──────── Exercise inputs ────────

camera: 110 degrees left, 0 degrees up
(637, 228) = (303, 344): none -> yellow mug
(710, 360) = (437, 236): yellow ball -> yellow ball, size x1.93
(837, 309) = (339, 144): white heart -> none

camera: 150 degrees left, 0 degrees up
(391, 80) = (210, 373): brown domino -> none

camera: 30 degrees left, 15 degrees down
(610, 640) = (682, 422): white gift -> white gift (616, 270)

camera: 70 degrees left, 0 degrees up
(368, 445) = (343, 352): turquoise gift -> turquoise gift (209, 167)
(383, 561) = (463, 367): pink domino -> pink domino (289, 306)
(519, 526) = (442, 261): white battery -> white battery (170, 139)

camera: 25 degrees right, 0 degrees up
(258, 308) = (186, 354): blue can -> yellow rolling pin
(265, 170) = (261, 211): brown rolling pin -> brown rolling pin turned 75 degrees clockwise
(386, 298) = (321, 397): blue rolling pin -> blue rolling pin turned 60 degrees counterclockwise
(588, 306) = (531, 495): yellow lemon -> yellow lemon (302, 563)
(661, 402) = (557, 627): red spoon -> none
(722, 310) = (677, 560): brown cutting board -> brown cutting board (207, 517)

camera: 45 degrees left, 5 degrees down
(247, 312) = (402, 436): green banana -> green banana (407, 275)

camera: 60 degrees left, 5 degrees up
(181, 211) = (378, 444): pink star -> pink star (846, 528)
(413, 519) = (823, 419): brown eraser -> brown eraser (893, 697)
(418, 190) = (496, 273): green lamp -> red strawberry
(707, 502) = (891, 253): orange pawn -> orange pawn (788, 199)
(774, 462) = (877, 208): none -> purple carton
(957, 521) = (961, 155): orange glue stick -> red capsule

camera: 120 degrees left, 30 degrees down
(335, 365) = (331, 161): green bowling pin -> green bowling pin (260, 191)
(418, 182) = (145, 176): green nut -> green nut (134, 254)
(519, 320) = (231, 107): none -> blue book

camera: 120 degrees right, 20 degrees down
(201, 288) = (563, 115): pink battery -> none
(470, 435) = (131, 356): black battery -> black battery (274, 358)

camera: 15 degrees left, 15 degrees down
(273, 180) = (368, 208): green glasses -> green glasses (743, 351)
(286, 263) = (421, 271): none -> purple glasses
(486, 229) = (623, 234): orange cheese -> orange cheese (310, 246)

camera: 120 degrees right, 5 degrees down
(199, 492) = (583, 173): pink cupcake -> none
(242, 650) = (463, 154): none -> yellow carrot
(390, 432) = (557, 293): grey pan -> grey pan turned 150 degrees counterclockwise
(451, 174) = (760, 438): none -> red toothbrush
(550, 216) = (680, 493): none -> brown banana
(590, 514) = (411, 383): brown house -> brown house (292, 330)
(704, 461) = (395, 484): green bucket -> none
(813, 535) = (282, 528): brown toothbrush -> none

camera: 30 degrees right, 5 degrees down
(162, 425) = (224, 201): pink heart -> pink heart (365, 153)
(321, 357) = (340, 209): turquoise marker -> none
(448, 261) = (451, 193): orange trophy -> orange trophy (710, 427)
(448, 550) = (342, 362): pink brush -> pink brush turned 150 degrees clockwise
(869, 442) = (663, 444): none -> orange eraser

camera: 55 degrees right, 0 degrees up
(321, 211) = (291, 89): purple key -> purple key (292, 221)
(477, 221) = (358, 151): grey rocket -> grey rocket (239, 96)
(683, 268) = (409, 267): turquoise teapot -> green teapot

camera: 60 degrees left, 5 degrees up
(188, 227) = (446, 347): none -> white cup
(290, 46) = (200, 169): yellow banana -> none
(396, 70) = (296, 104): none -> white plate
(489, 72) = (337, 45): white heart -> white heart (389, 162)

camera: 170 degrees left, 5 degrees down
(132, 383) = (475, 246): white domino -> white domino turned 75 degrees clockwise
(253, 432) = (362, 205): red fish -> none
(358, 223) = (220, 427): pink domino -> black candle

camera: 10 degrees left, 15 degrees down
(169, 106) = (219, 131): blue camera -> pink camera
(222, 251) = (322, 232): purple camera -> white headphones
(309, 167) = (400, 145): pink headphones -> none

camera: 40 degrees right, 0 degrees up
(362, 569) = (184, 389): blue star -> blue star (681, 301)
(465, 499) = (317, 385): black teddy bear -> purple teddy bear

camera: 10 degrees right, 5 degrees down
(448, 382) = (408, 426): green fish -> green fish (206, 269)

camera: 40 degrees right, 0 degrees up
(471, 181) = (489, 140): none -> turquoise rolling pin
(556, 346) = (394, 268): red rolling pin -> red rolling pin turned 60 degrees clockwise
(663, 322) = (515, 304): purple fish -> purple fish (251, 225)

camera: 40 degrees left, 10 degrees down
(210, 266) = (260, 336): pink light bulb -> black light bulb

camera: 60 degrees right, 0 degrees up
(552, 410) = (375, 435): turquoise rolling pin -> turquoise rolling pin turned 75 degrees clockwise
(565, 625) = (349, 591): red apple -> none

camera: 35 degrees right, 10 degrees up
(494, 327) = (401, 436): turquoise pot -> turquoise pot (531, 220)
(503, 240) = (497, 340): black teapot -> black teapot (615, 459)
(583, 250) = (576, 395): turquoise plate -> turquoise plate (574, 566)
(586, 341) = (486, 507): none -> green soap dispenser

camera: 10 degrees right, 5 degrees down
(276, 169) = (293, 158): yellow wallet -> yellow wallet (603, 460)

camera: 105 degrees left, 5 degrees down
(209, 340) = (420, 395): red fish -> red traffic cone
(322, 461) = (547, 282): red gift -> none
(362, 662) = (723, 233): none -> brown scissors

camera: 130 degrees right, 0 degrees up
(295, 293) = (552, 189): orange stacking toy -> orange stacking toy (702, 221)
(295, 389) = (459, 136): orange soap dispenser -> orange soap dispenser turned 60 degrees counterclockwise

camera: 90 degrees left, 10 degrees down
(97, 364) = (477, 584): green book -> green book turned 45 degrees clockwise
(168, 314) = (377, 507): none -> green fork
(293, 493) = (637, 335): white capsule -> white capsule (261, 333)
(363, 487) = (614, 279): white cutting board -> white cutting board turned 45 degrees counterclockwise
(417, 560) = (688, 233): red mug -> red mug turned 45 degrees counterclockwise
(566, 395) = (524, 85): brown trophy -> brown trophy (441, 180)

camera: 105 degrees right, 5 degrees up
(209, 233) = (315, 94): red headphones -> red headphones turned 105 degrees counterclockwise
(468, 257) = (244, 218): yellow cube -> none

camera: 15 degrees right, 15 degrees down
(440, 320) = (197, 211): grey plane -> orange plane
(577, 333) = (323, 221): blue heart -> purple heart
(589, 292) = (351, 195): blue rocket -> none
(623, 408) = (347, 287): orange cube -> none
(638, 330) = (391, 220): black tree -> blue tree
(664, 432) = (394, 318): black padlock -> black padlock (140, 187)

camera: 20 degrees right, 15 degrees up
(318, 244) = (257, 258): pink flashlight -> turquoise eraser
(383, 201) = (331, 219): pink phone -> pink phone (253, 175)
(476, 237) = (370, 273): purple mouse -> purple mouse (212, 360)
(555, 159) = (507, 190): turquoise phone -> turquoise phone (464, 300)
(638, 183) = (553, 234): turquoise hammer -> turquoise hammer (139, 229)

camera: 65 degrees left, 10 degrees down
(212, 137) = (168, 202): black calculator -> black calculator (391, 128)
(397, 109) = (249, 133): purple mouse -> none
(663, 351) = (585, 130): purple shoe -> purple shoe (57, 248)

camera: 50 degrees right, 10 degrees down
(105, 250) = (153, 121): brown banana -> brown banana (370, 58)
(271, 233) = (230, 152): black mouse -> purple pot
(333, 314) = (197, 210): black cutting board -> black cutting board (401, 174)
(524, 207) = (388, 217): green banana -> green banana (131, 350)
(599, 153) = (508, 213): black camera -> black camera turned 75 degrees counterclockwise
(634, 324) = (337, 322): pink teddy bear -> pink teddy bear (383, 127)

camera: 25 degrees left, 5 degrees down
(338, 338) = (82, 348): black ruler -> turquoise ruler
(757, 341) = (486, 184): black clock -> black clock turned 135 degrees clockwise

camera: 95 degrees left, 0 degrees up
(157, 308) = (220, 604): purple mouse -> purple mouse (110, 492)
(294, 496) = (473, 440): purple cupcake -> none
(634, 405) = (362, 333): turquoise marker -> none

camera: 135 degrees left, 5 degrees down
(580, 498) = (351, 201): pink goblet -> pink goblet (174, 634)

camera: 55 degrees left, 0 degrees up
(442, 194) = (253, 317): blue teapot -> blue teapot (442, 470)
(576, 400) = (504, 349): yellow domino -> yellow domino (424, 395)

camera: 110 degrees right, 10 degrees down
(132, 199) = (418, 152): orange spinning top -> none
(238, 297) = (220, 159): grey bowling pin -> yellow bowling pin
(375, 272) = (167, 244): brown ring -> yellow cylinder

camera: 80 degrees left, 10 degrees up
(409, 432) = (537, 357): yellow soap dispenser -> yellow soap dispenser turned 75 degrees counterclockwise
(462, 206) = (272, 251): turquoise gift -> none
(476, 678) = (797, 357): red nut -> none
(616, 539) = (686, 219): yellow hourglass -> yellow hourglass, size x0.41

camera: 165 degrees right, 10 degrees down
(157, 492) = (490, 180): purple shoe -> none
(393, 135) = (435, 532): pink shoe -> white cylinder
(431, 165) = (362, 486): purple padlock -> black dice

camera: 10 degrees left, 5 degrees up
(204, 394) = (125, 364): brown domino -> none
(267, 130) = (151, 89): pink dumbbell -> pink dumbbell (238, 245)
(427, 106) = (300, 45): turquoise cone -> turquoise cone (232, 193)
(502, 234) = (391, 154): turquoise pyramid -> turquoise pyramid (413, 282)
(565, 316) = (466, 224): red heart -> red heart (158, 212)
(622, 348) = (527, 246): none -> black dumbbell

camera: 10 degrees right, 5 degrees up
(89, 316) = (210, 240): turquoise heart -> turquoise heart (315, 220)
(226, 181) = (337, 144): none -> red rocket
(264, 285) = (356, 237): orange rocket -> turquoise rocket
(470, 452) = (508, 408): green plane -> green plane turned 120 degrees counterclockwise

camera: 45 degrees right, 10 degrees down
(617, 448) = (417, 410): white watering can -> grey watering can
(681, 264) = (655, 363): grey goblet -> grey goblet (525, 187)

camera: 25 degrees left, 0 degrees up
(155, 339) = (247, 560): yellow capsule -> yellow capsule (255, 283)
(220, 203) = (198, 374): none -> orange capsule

────────

Give again, exactly as written, the lines running from the first line of the data above through the line that contains "(519, 320) = (231, 107): none -> blue book".

camera: 110 degrees left, 0 degrees up
(637, 228) = (303, 344): none -> yellow mug
(710, 360) = (437, 236): yellow ball -> yellow ball, size x1.93
(837, 309) = (339, 144): white heart -> none

camera: 150 degrees left, 0 degrees up
(391, 80) = (210, 373): brown domino -> none

camera: 30 degrees left, 15 degrees down
(610, 640) = (682, 422): white gift -> white gift (616, 270)

camera: 70 degrees left, 0 degrees up
(368, 445) = (343, 352): turquoise gift -> turquoise gift (209, 167)
(383, 561) = (463, 367): pink domino -> pink domino (289, 306)
(519, 526) = (442, 261): white battery -> white battery (170, 139)

camera: 25 degrees right, 0 degrees up
(258, 308) = (186, 354): blue can -> yellow rolling pin
(265, 170) = (261, 211): brown rolling pin -> brown rolling pin turned 75 degrees clockwise
(386, 298) = (321, 397): blue rolling pin -> blue rolling pin turned 60 degrees counterclockwise
(588, 306) = (531, 495): yellow lemon -> yellow lemon (302, 563)
(661, 402) = (557, 627): red spoon -> none
(722, 310) = (677, 560): brown cutting board -> brown cutting board (207, 517)

camera: 45 degrees left, 5 degrees down
(247, 312) = (402, 436): green banana -> green banana (407, 275)

camera: 60 degrees left, 5 degrees up
(181, 211) = (378, 444): pink star -> pink star (846, 528)
(413, 519) = (823, 419): brown eraser -> brown eraser (893, 697)
(418, 190) = (496, 273): green lamp -> red strawberry
(707, 502) = (891, 253): orange pawn -> orange pawn (788, 199)
(774, 462) = (877, 208): none -> purple carton
(957, 521) = (961, 155): orange glue stick -> red capsule

camera: 120 degrees left, 30 degrees down
(335, 365) = (331, 161): green bowling pin -> green bowling pin (260, 191)
(418, 182) = (145, 176): green nut -> green nut (134, 254)
(519, 320) = (231, 107): none -> blue book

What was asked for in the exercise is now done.